- Work to complete -
No record may be left out; print them all verbatim.
[[ Records for the task, beginning ]]
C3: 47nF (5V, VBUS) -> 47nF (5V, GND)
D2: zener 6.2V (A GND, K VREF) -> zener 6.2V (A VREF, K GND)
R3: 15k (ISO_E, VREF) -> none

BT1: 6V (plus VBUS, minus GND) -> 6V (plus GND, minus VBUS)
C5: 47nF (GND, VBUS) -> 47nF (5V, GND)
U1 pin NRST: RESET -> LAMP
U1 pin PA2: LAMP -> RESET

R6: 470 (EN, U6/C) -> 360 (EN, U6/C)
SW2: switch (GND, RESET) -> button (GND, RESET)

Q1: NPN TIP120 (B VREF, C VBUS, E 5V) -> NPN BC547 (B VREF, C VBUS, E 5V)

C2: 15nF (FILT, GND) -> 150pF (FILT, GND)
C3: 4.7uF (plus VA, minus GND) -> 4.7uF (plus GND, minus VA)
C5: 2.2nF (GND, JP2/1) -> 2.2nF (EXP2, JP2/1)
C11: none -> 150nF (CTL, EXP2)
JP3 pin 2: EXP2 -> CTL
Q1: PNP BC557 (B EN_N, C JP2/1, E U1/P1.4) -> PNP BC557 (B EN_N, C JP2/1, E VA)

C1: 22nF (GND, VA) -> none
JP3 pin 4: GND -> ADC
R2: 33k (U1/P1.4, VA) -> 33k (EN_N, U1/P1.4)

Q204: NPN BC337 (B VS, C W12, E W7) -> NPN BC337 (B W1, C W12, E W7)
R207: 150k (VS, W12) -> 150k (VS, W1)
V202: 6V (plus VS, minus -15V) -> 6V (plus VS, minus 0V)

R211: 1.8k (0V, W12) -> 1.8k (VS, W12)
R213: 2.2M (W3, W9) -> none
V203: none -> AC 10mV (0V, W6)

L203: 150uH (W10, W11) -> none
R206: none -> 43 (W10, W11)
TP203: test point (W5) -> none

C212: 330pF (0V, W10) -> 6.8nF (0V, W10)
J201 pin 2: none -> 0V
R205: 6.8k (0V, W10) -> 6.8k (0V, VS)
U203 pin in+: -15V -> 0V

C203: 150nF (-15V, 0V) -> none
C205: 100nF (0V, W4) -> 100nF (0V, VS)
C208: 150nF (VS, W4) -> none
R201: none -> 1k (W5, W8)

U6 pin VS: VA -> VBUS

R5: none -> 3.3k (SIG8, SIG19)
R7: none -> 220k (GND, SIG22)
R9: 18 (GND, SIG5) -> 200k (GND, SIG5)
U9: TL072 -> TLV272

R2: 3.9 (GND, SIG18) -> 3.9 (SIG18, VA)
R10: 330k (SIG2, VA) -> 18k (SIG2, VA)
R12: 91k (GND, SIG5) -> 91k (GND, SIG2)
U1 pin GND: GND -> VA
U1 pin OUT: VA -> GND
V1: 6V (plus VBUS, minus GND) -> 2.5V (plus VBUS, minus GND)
[[ Records for the task, end ]]
- Task response -
C3: 47nF (5V, VBUS) -> 47nF (5V, GND)
D2: zener 6.2V (A GND, K VREF) -> zener 6.2V (A VREF, K GND)
R3: 15k (ISO_E, VREF) -> none

BT1: 6V (plus VBUS, minus GND) -> 6V (plus GND, minus VBUS)
C5: 47nF (GND, VBUS) -> 47nF (5V, GND)
U1 pin NRST: RESET -> LAMP
U1 pin PA2: LAMP -> RESET

R6: 470 (EN, U6/C) -> 360 (EN, U6/C)
SW2: switch (GND, RESET) -> button (GND, RESET)

Q1: NPN TIP120 (B VREF, C VBUS, E 5V) -> NPN BC547 (B VREF, C VBUS, E 5V)

C2: 15nF (FILT, GND) -> 150pF (FILT, GND)
C3: 4.7uF (plus VA, minus GND) -> 4.7uF (plus GND, minus VA)
C5: 2.2nF (GND, JP2/1) -> 2.2nF (EXP2, JP2/1)
C11: none -> 150nF (CTL, EXP2)
JP3 pin 2: EXP2 -> CTL
Q1: PNP BC557 (B EN_N, C JP2/1, E U1/P1.4) -> PNP BC557 (B EN_N, C JP2/1, E VA)

C1: 22nF (GND, VA) -> none
JP3 pin 4: GND -> ADC
R2: 33k (U1/P1.4, VA) -> 33k (EN_N, U1/P1.4)

Q204: NPN BC337 (B VS, C W12, E W7) -> NPN BC337 (B W1, C W12, E W7)
R207: 150k (VS, W12) -> 150k (VS, W1)
V202: 6V (plus VS, minus -15V) -> 6V (plus VS, minus 0V)

R211: 1.8k (0V, W12) -> 1.8k (VS, W12)
R213: 2.2M (W3, W9) -> none
V203: none -> AC 10mV (0V, W6)

L203: 150uH (W10, W11) -> none
R206: none -> 43 (W10, W11)
TP203: test point (W5) -> none

C212: 330pF (0V, W10) -> 6.8nF (0V, W10)
J201 pin 2: none -> 0V
R205: 6.8k (0V, W10) -> 6.8k (0V, VS)
U203 pin in+: -15V -> 0V

C203: 150nF (-15V, 0V) -> none
C205: 100nF (0V, W4) -> 100nF (0V, VS)
C208: 150nF (VS, W4) -> none
R201: none -> 1k (W5, W8)

U6 pin VS: VA -> VBUS

R5: none -> 3.3k (SIG8, SIG19)
R7: none -> 220k (GND, SIG22)
R9: 18 (GND, SIG5) -> 200k (GND, SIG5)
U9: TL072 -> TLV272

R2: 3.9 (GND, SIG18) -> 3.9 (SIG18, VA)
R10: 330k (SIG2, VA) -> 18k (SIG2, VA)
R12: 91k (GND, SIG5) -> 91k (GND, SIG2)
U1 pin GND: GND -> VA
U1 pin OUT: VA -> GND
V1: 6V (plus VBUS, minus GND) -> 2.5V (plus VBUS, minus GND)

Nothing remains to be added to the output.